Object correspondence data

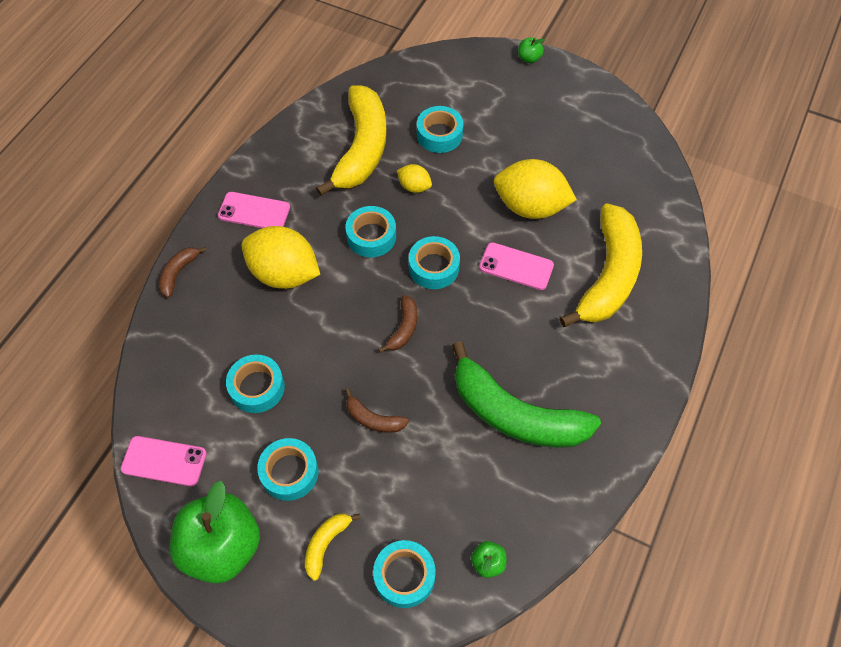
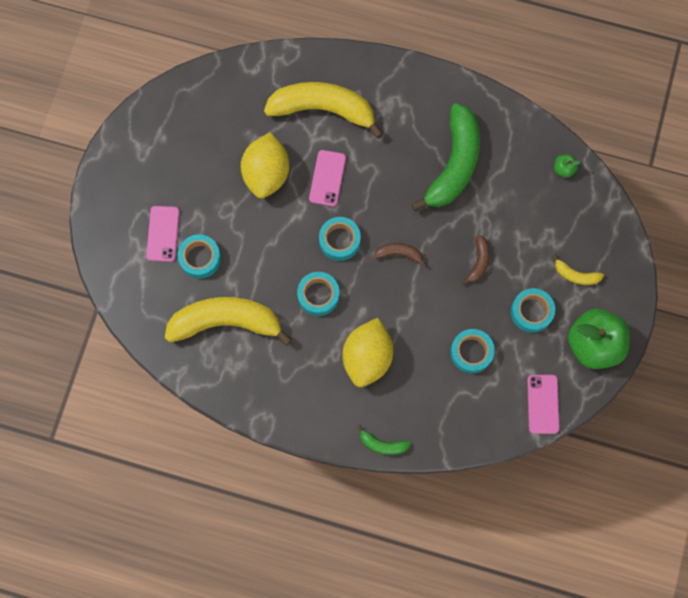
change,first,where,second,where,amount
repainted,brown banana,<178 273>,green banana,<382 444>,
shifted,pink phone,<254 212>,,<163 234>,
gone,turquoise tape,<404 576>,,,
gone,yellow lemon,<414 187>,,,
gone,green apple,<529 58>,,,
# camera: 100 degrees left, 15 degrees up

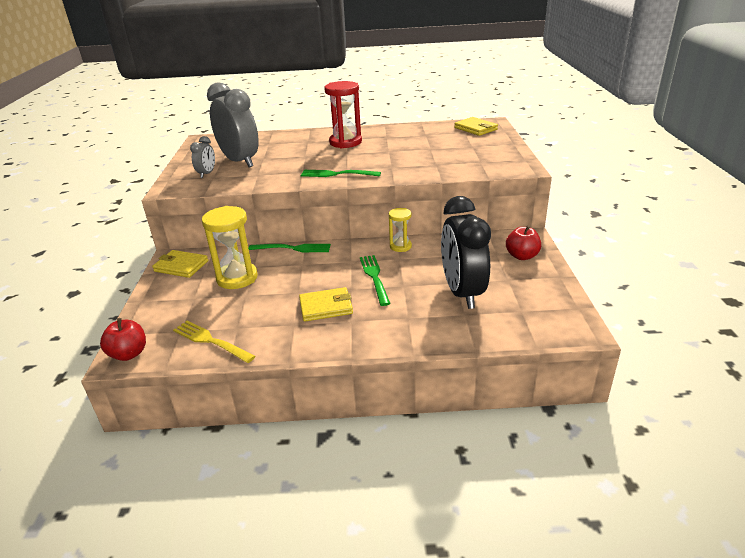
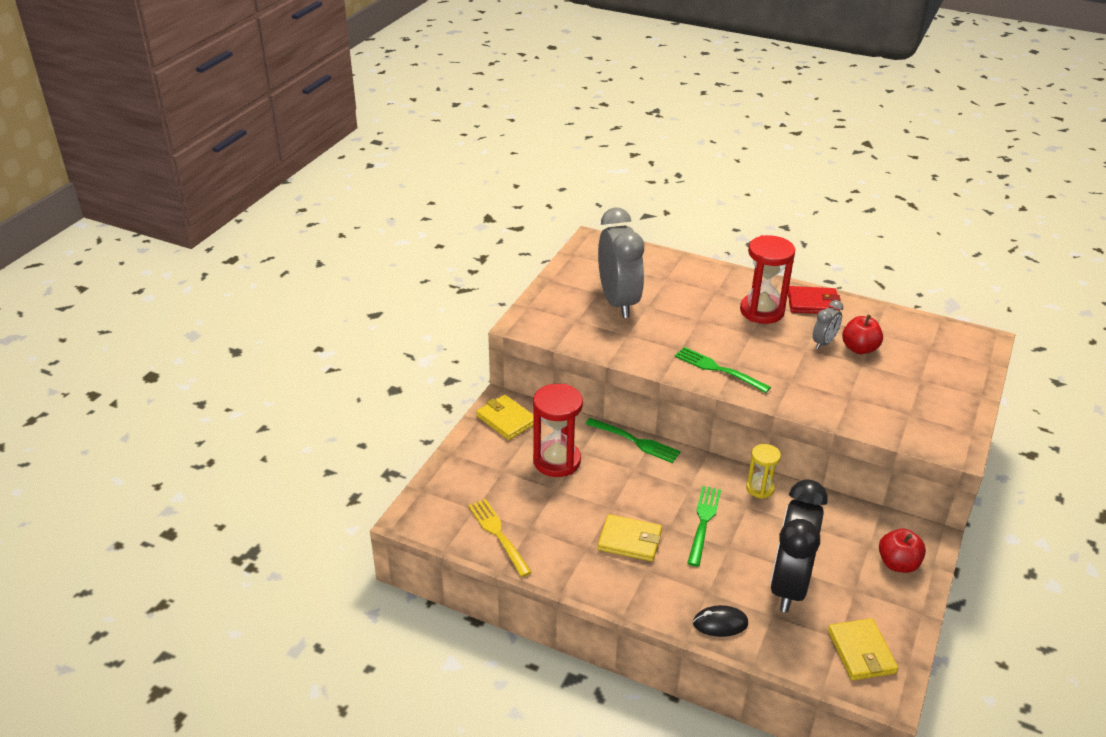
change,first,where,second,where,amount
shifted,red apple,<129 354>,,<859 348>,
shifted,grey clock,<207 174>,,<823 343>,
repainted,yellow hourglass,<237 278>,red hourglass,<557 461>,
shifted,yellow wallet,<475 129>,,<861 652>,
new,,,black mouse,<720 623>,
new,,,red wallet,<813 303>,
# camera: 25 degrees right, 5 degrees up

• [What is being asked] Your reply is one number: how many lines of the records above contain the word "green".

• [Solution to this exercise] 2